— EXERCISE DETAILS —
Every entry must appear in the answer exactly as written.

= = = = = = =

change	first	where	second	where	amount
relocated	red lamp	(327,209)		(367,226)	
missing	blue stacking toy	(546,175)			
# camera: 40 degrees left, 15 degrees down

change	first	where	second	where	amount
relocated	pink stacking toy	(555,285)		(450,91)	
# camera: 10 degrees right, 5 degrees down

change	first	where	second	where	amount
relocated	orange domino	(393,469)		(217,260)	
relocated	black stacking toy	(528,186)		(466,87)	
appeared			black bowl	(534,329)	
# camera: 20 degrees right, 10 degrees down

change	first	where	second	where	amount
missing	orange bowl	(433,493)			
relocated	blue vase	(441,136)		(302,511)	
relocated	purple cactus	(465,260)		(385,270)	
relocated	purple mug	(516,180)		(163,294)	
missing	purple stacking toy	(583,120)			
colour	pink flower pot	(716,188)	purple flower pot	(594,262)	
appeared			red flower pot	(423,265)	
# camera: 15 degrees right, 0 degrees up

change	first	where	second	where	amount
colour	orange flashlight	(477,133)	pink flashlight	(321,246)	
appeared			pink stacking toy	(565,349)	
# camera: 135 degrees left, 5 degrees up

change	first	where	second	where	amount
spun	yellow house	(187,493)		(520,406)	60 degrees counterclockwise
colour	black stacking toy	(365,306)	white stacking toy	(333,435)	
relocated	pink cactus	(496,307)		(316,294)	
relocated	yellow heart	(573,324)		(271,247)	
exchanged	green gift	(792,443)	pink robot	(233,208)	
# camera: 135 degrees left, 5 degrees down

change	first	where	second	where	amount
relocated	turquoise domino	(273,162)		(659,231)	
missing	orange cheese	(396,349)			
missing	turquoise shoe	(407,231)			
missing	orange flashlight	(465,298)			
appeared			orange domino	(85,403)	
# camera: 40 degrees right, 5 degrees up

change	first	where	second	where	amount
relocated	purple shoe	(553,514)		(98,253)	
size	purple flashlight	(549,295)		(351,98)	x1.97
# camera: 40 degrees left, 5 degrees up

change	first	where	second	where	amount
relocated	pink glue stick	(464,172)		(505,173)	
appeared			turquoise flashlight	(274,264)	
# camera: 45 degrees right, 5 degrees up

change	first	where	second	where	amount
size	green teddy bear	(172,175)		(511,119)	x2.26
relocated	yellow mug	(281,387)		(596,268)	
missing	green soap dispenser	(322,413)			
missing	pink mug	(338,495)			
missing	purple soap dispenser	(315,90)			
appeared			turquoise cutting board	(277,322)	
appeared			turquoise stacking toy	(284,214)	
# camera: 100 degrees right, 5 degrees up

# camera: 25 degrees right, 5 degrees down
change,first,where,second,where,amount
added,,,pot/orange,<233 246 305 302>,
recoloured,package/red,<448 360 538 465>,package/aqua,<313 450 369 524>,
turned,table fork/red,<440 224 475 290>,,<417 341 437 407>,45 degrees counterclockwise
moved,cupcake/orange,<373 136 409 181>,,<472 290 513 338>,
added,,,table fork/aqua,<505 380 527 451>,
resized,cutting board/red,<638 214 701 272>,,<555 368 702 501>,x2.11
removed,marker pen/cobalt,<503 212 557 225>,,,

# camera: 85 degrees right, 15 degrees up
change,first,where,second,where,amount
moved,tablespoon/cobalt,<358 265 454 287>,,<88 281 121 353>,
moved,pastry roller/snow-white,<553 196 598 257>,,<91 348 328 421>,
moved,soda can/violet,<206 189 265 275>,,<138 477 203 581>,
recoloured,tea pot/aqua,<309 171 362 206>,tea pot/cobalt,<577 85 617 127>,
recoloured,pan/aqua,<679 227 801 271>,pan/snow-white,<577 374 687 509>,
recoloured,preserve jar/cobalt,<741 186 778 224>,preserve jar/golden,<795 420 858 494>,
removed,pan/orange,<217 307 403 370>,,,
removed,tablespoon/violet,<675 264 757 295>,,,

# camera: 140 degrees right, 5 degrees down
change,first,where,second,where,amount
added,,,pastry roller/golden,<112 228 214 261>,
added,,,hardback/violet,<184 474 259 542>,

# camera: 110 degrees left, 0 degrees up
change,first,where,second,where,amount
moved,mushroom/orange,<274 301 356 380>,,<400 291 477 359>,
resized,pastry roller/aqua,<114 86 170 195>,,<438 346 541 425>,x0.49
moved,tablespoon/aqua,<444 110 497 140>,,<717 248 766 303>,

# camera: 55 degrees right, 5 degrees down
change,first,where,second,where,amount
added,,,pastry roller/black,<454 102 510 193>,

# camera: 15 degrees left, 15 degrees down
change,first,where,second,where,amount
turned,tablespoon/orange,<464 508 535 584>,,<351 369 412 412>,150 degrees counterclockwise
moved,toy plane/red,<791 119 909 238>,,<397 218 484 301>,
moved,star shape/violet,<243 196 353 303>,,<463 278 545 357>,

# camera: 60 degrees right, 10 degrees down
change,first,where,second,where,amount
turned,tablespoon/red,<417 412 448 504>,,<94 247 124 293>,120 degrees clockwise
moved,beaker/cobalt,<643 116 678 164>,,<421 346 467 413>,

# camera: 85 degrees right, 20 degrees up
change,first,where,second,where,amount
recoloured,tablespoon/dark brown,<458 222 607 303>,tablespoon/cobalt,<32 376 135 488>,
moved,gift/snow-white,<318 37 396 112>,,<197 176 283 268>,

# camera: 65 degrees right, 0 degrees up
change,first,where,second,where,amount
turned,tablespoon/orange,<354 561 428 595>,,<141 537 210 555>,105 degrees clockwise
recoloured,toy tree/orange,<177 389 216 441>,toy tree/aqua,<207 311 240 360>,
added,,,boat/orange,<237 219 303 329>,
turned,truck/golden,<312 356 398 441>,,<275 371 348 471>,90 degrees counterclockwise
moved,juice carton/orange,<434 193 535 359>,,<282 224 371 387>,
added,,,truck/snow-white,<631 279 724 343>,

= = = = = = =

— SOLUTION FOR THIS PROBLEM —
change	first	where	second	where	amount
relocated	red lamp	(327,209)		(367,226)	
missing	blue stacking toy	(546,175)			
# camera: 40 degrees left, 15 degrees down

change	first	where	second	where	amount
relocated	pink stacking toy	(555,285)		(450,91)	
# camera: 10 degrees right, 5 degrees down

change	first	where	second	where	amount
relocated	orange domino	(393,469)		(217,260)	
relocated	black stacking toy	(528,186)		(466,87)	
appeared			black bowl	(534,329)	
# camera: 20 degrees right, 10 degrees down

change	first	where	second	where	amount
missing	orange bowl	(433,493)			
relocated	blue vase	(441,136)		(302,511)	
relocated	purple cactus	(465,260)		(385,270)	
relocated	purple mug	(516,180)		(163,294)	
missing	purple stacking toy	(583,120)			
colour	pink flower pot	(716,188)	purple flower pot	(594,262)	
appeared			red flower pot	(423,265)	
# camera: 15 degrees right, 0 degrees up

change	first	where	second	where	amount
colour	orange flashlight	(477,133)	pink flashlight	(321,246)	
appeared			pink stacking toy	(565,349)	
# camera: 135 degrees left, 5 degrees up

change	first	where	second	where	amount
spun	yellow house	(187,493)		(520,406)	60 degrees counterclockwise
colour	black stacking toy	(365,306)	white stacking toy	(333,435)	
relocated	pink cactus	(496,307)		(316,294)	
relocated	yellow heart	(573,324)		(271,247)	
exchanged	green gift	(792,443)	pink robot	(233,208)	
# camera: 135 degrees left, 5 degrees down

change	first	where	second	where	amount
relocated	turquoise domino	(273,162)		(659,231)	
missing	orange cheese	(396,349)			
missing	turquoise shoe	(407,231)			
missing	orange flashlight	(465,298)			
appeared			orange domino	(85,403)	
# camera: 40 degrees right, 5 degrees up

change	first	where	second	where	amount
relocated	purple shoe	(553,514)		(98,253)	
size	purple flashlight	(549,295)		(351,98)	x1.97
# camera: 40 degrees left, 5 degrees up

change	first	where	second	where	amount
relocated	pink glue stick	(464,172)		(505,173)	
appeared			turquoise flashlight	(274,264)	
# camera: 45 degrees right, 5 degrees up

change	first	where	second	where	amount
size	green teddy bear	(172,175)		(511,119)	x2.26
relocated	yellow mug	(281,387)		(596,268)	
missing	green soap dispenser	(322,413)			
missing	pink mug	(338,495)			
missing	purple soap dispenser	(315,90)			
appeared			turquoise cutting board	(277,322)	
appeared			turquoise stacking toy	(284,214)	
# camera: 100 degrees right, 5 degrees up

# camera: 25 degrees right, 5 degrees down
change,first,where,second,where,amount
added,,,pot/orange,<233 246 305 302>,
recoloured,package/red,<448 360 538 465>,package/aqua,<313 450 369 524>,
turned,table fork/red,<440 224 475 290>,,<417 341 437 407>,45 degrees counterclockwise
moved,cupcake/orange,<373 136 409 181>,,<472 290 513 338>,
added,,,table fork/aqua,<505 380 527 451>,
resized,cutting board/red,<638 214 701 272>,,<555 368 702 501>,x2.11
removed,marker pen/cobalt,<503 212 557 225>,,,

# camera: 85 degrees right, 15 degrees up
change,first,where,second,where,amount
moved,tablespoon/cobalt,<358 265 454 287>,,<88 281 121 353>,
moved,pastry roller/snow-white,<553 196 598 257>,,<91 348 328 421>,
moved,soda can/violet,<206 189 265 275>,,<138 477 203 581>,
recoloured,tea pot/aqua,<309 171 362 206>,tea pot/cobalt,<577 85 617 127>,
recoloured,pan/aqua,<679 227 801 271>,pan/snow-white,<577 374 687 509>,
recoloured,preserve jar/cobalt,<741 186 778 224>,preserve jar/golden,<795 420 858 494>,
removed,pan/orange,<217 307 403 370>,,,
removed,tablespoon/violet,<675 264 757 295>,,,

# camera: 140 degrees right, 5 degrees down
change,first,where,second,where,amount
added,,,pastry roller/golden,<112 228 214 261>,
added,,,hardback/violet,<184 474 259 542>,

# camera: 110 degrees left, 0 degrees up
change,first,where,second,where,amount
moved,mushroom/orange,<274 301 356 380>,,<400 291 477 359>,
resized,pastry roller/aqua,<114 86 170 195>,,<438 346 541 425>,x0.49
moved,tablespoon/aqua,<444 110 497 140>,,<717 248 766 303>,

# camera: 55 degrees right, 5 degrees down
change,first,where,second,where,amount
added,,,pastry roller/black,<454 102 510 193>,

# camera: 15 degrees left, 15 degrees down
change,first,where,second,where,amount
turned,tablespoon/orange,<464 508 535 584>,,<351 369 412 412>,150 degrees counterclockwise
moved,toy plane/red,<791 119 909 238>,,<397 218 484 301>,
moved,star shape/violet,<243 196 353 303>,,<463 278 545 357>,

# camera: 60 degrees right, 10 degrees down
change,first,where,second,where,amount
turned,tablespoon/red,<417 412 448 504>,,<94 247 124 293>,120 degrees clockwise
moved,beaker/cobalt,<643 116 678 164>,,<421 346 467 413>,

# camera: 85 degrees right, 20 degrees up
change,first,where,second,where,amount
recoloured,tablespoon/dark brown,<458 222 607 303>,tablespoon/cobalt,<32 376 135 488>,
moved,gift/snow-white,<318 37 396 112>,,<197 176 283 268>,

# camera: 65 degrees right, 0 degrees up
change,first,where,second,where,amount
turned,tablespoon/orange,<354 561 428 595>,,<141 537 210 555>,105 degrees clockwise
recoloured,toy tree/orange,<177 389 216 441>,toy tree/aqua,<207 311 240 360>,
added,,,boat/orange,<237 219 303 329>,
turned,truck/golden,<312 356 398 441>,,<275 371 348 471>,90 degrees counterclockwise
moved,juice carton/orange,<434 193 535 359>,,<282 224 371 387>,
added,,,truck/snow-white,<631 279 724 343>,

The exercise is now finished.